(PROBLEM TO WORK ON) The entries below are to be given back exactly, with images excluded.

Per-object polygon outlines:
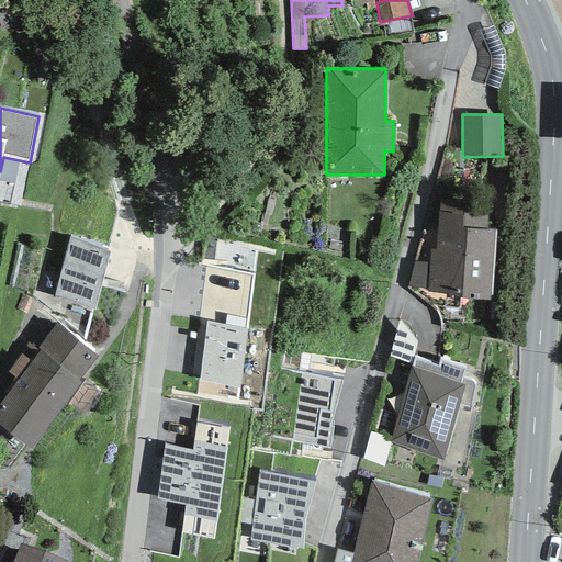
[(490,199),(440,198),(435,249),(429,250),(428,262),(427,289),(427,292),(448,294),(448,300),(492,301),(496,231),(487,229),(490,199)]
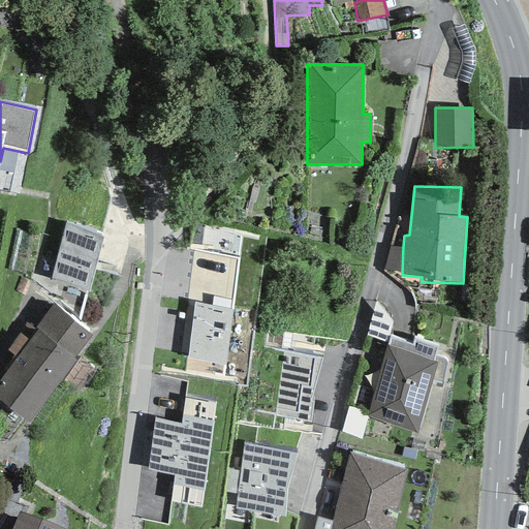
[(102,237),(65,224),(51,280),(89,292),(102,237)]
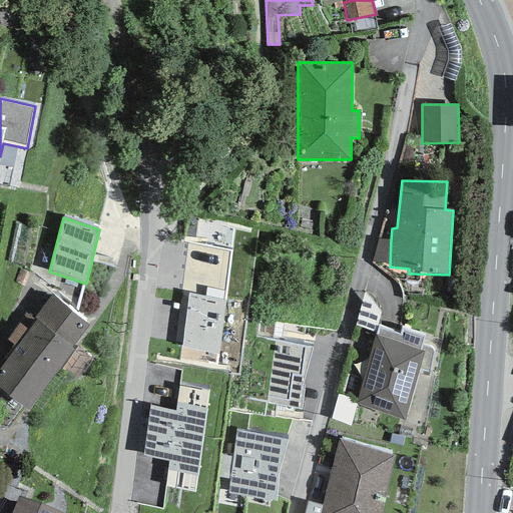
[(390,264),(391,239),(377,240),(371,262),(390,264)]
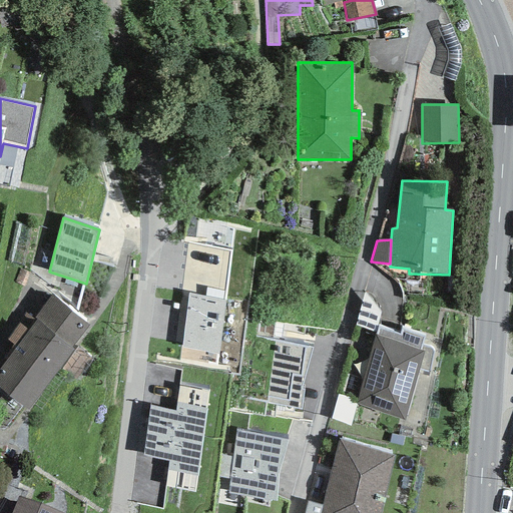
[(225,300),(188,294),(181,347),(218,354),(225,300)]
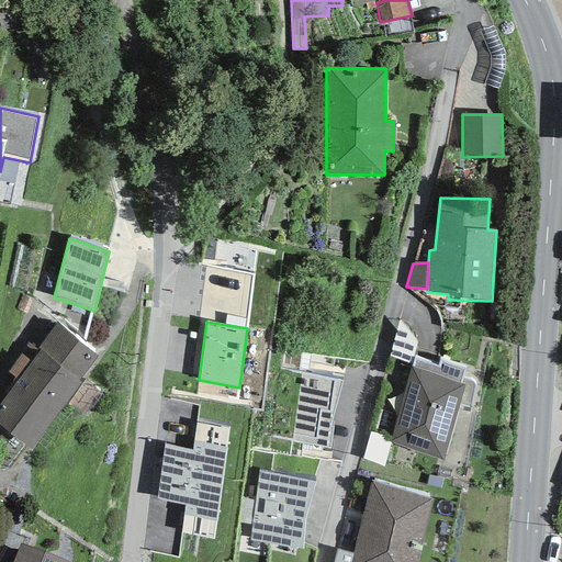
[(97,356),(56,324),(36,349),(30,344),(22,353),(7,372),(17,380),(15,384),(56,415),(81,383),(78,381),(97,356)]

(TASK RESULT)
[(490,199),(440,198),(435,249),(429,250),(428,262),(427,289),(427,292),(448,294),(448,300),(492,301),(496,231),(487,229),(490,199)]
[(102,237),(65,224),(51,280),(89,292),(102,237)]
[(390,264),(391,239),(377,240),(371,262),(390,264)]
[(225,300),(188,294),(181,347),(218,354),(225,300)]
[(97,356),(56,324),(36,349),(30,344),(22,353),(7,372),(17,380),(15,384),(56,415),(81,383),(78,381),(97,356)]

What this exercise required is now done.